Colored object listings
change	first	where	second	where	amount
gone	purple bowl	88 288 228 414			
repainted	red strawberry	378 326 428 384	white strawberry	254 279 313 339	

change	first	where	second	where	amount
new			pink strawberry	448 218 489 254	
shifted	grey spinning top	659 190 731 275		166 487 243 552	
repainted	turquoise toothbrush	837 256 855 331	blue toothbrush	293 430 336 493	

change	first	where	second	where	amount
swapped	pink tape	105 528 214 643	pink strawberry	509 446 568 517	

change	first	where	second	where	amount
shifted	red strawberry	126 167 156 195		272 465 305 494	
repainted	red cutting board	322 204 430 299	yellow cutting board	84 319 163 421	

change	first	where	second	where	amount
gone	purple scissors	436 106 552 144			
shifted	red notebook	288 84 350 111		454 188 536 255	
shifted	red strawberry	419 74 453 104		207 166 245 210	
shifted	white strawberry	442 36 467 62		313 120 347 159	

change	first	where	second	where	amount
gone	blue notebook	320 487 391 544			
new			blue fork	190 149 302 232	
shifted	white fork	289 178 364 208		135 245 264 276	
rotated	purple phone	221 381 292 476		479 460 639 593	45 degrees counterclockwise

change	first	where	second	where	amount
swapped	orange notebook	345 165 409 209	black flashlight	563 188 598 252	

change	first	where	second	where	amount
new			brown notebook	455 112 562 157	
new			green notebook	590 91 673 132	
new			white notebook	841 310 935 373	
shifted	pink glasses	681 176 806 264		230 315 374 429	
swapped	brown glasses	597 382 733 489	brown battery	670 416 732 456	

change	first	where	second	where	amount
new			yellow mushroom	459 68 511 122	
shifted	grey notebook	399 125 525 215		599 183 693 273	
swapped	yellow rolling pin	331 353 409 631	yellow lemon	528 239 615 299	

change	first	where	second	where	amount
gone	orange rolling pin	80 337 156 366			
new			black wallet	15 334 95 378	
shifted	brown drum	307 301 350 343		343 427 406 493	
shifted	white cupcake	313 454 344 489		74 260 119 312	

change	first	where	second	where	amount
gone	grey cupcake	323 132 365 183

What to produce =
Nothing may change. Retype all of the entries.

Result =
change	first	where	second	where	amount
gone	purple bowl	88 288 228 414			
repainted	red strawberry	378 326 428 384	white strawberry	254 279 313 339	

change	first	where	second	where	amount
new			pink strawberry	448 218 489 254	
shifted	grey spinning top	659 190 731 275		166 487 243 552	
repainted	turquoise toothbrush	837 256 855 331	blue toothbrush	293 430 336 493	

change	first	where	second	where	amount
swapped	pink tape	105 528 214 643	pink strawberry	509 446 568 517	

change	first	where	second	where	amount
shifted	red strawberry	126 167 156 195		272 465 305 494	
repainted	red cutting board	322 204 430 299	yellow cutting board	84 319 163 421	

change	first	where	second	where	amount
gone	purple scissors	436 106 552 144			
shifted	red notebook	288 84 350 111		454 188 536 255	
shifted	red strawberry	419 74 453 104		207 166 245 210	
shifted	white strawberry	442 36 467 62		313 120 347 159	

change	first	where	second	where	amount
gone	blue notebook	320 487 391 544			
new			blue fork	190 149 302 232	
shifted	white fork	289 178 364 208		135 245 264 276	
rotated	purple phone	221 381 292 476		479 460 639 593	45 degrees counterclockwise

change	first	where	second	where	amount
swapped	orange notebook	345 165 409 209	black flashlight	563 188 598 252	

change	first	where	second	where	amount
new			brown notebook	455 112 562 157	
new			green notebook	590 91 673 132	
new			white notebook	841 310 935 373	
shifted	pink glasses	681 176 806 264		230 315 374 429	
swapped	brown glasses	597 382 733 489	brown battery	670 416 732 456	

change	first	where	second	where	amount
new			yellow mushroom	459 68 511 122	
shifted	grey notebook	399 125 525 215		599 183 693 273	
swapped	yellow rolling pin	331 353 409 631	yellow lemon	528 239 615 299	

change	first	where	second	where	amount
gone	orange rolling pin	80 337 156 366			
new			black wallet	15 334 95 378	
shifted	brown drum	307 301 350 343		343 427 406 493	
shifted	white cupcake	313 454 344 489		74 260 119 312	

change	first	where	second	where	amount
gone	grey cupcake	323 132 365 183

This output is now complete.